The listing below should be reproduced precisely, except for its images.

-----

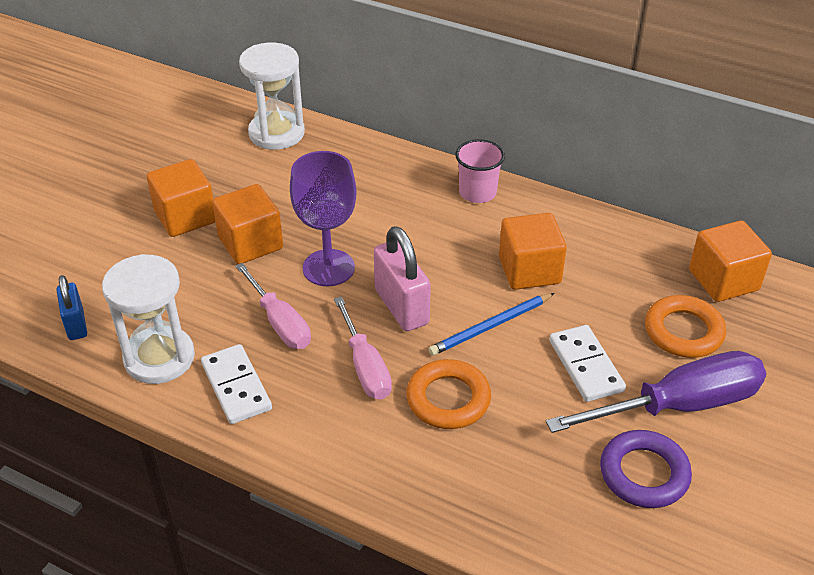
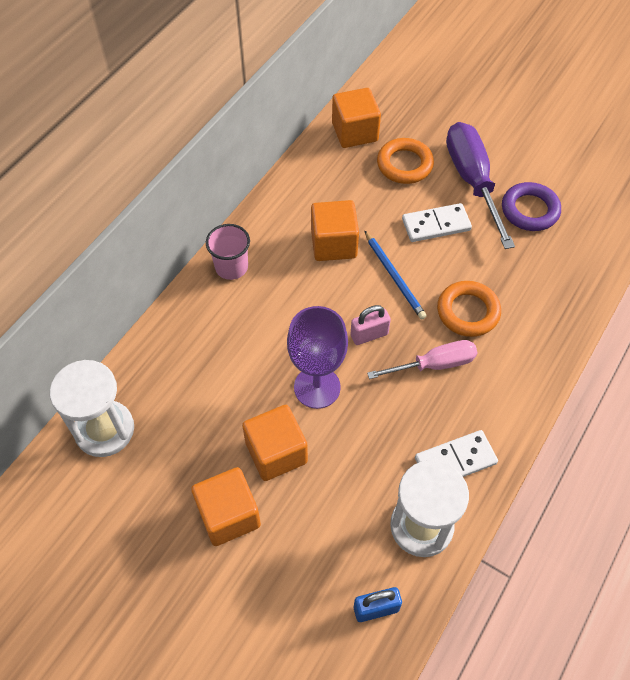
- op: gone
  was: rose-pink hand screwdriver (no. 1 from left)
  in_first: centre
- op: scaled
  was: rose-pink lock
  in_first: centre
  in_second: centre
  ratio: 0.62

-----

Solution for this task
- op: gone
  was: rose-pink hand screwdriver (no. 1 from left)
  in_first: centre
- op: scaled
  was: rose-pink lock
  in_first: centre
  in_second: centre
  ratio: 0.62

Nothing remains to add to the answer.